Modification records:
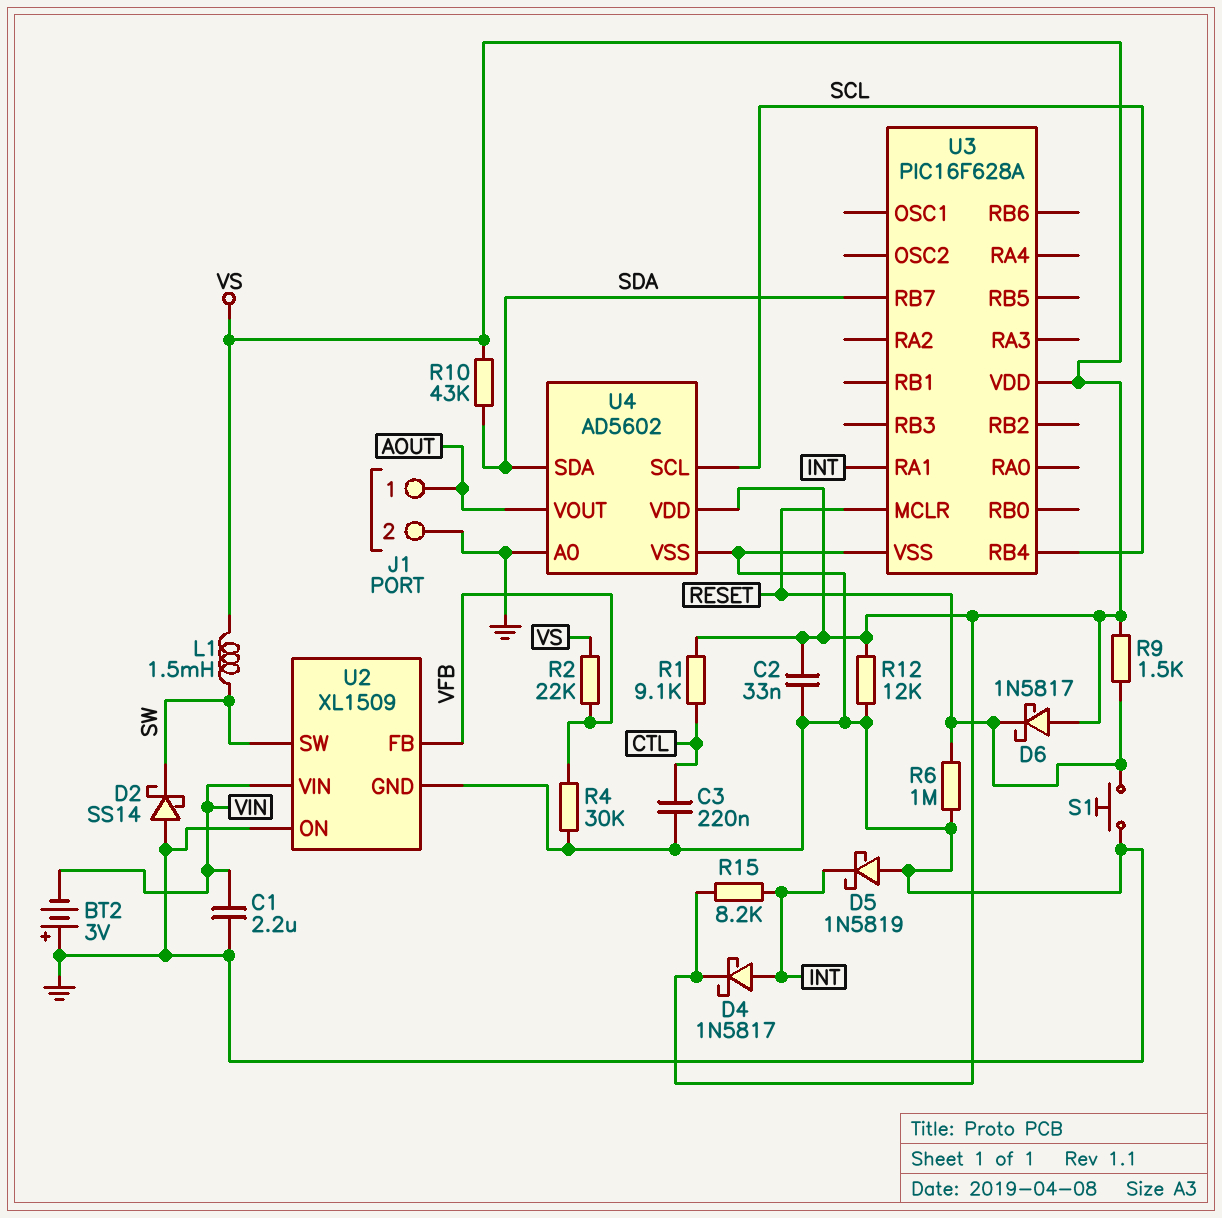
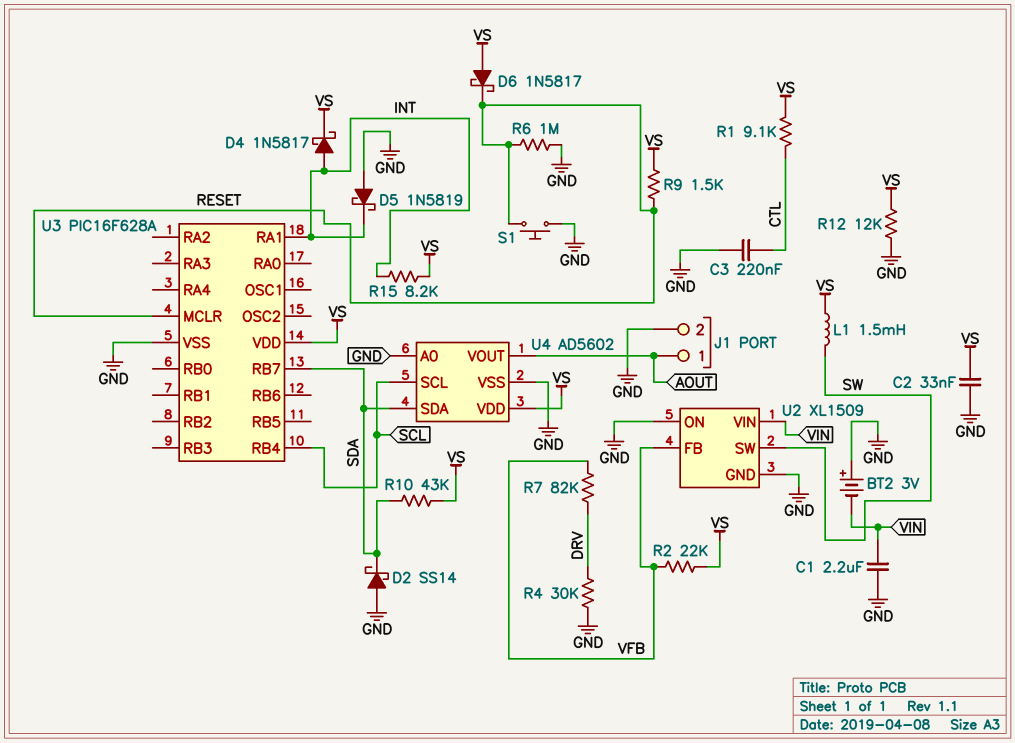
D2: schottky SS14 (A GND, K SW) -> schottky SS14 (A GND, K SDA)
R4: 30k (GND, VFB) -> 30k (DRV, GND)
R7: none -> 82k (DRV, VFB)

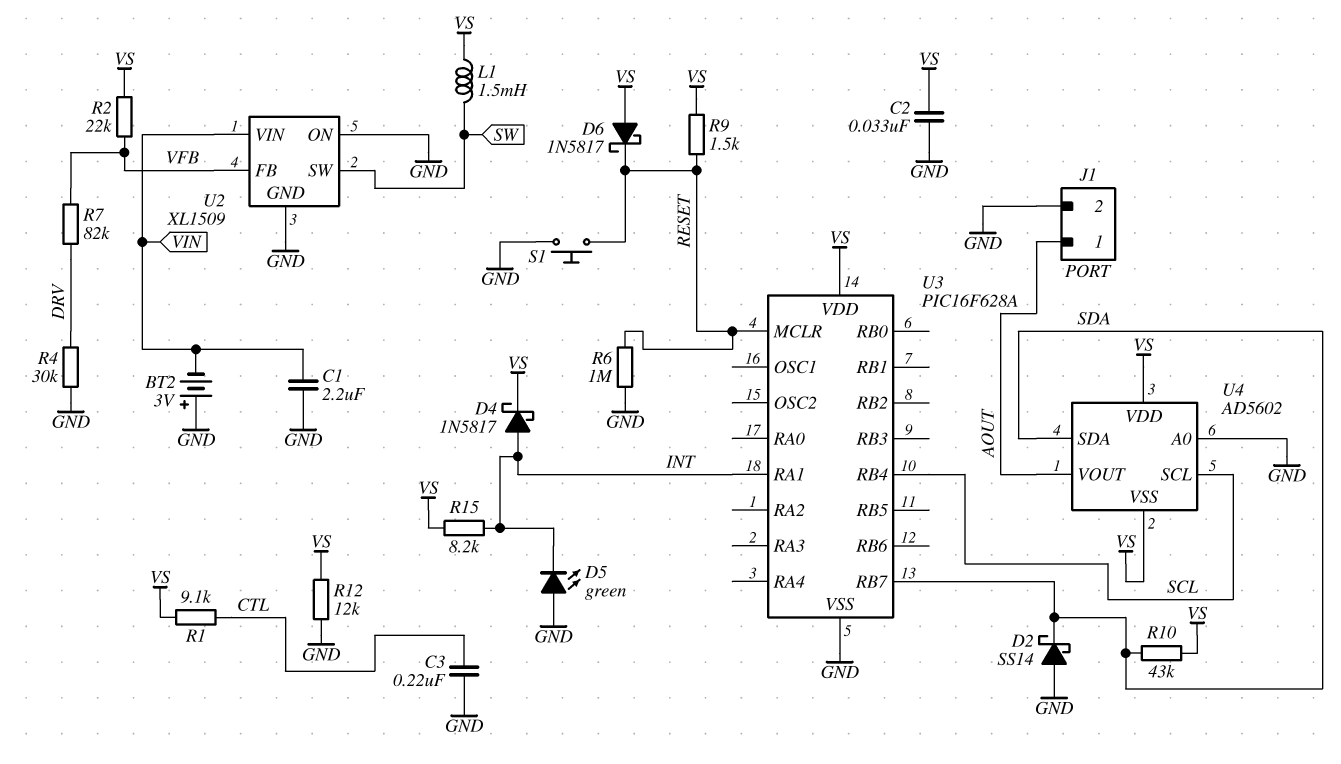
D5: schottky 1N5819 (A GND, K INT) -> LED green (A GND, K INT)
U4 pin VSS: GND -> VS

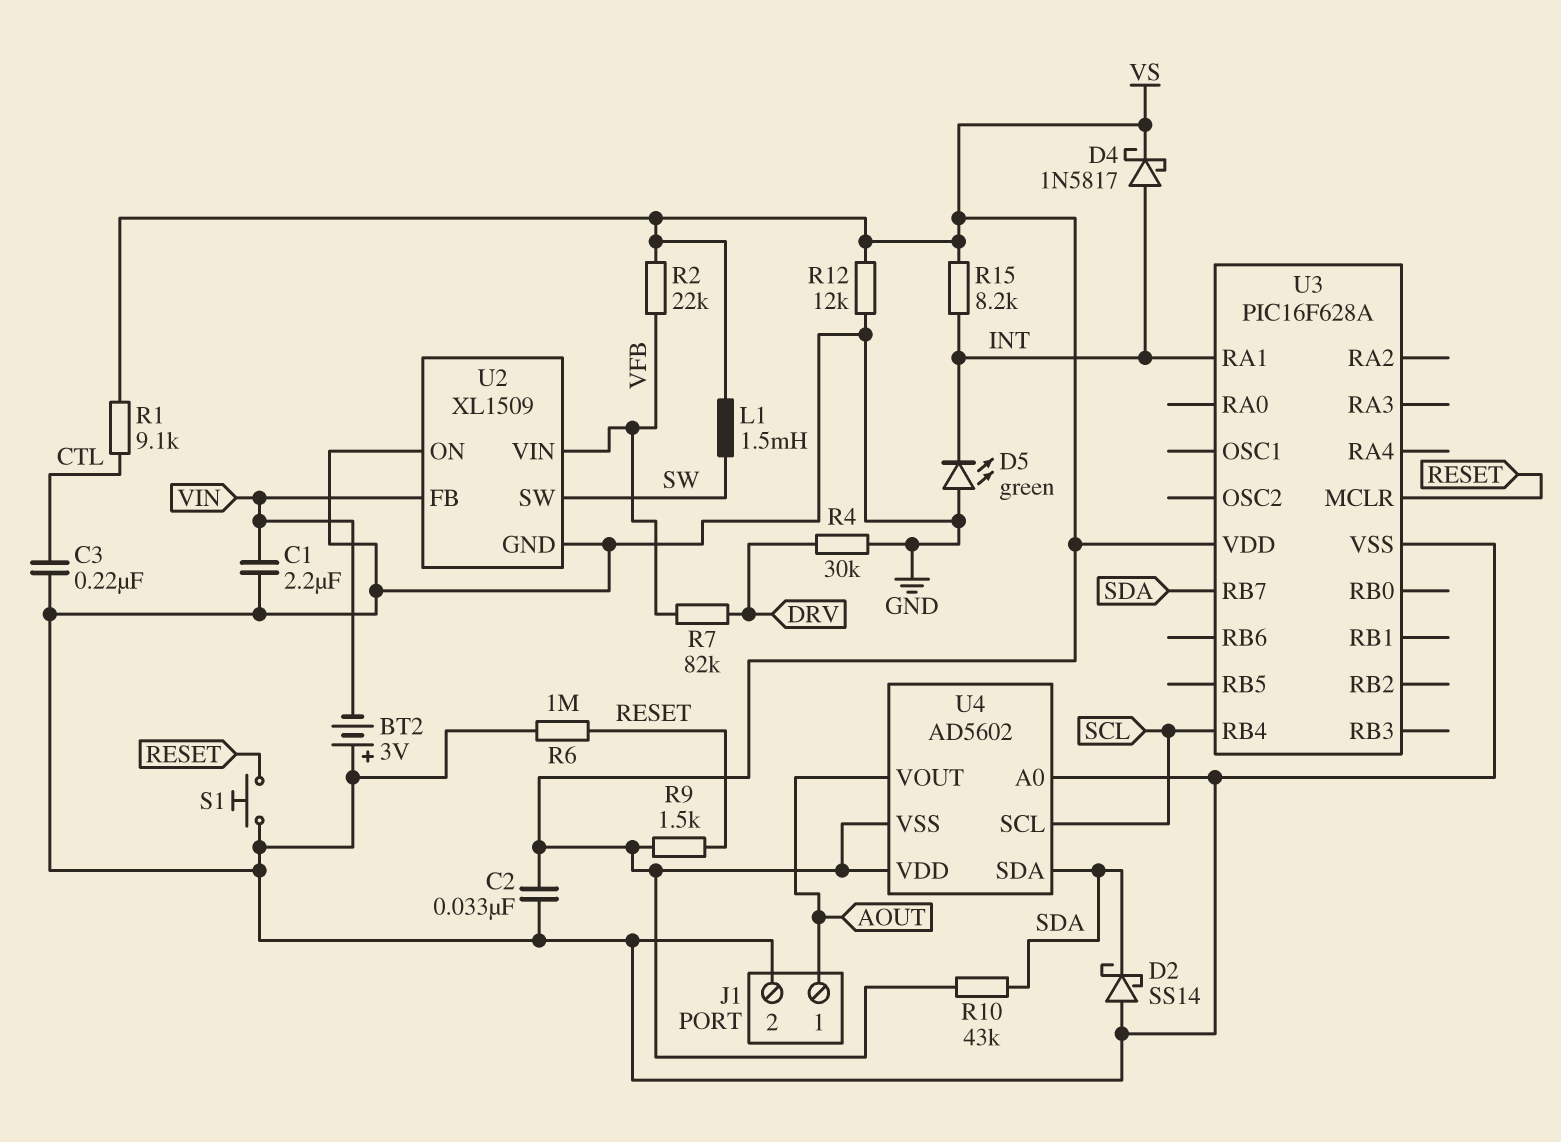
D6: schottky 1N5817 (A VS, K RESET) -> none
U2 pin FB: VFB -> VIN
U2 pin VIN: VIN -> VFB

Aim of the task: Show all lines above containing "schottky".

Response area:
D2: schottky SS14 (A GND, K SW) -> schottky SS14 (A GND, K SDA)
D5: schottky 1N5819 (A GND, K INT) -> LED green (A GND, K INT)
D6: schottky 1N5817 (A VS, K RESET) -> none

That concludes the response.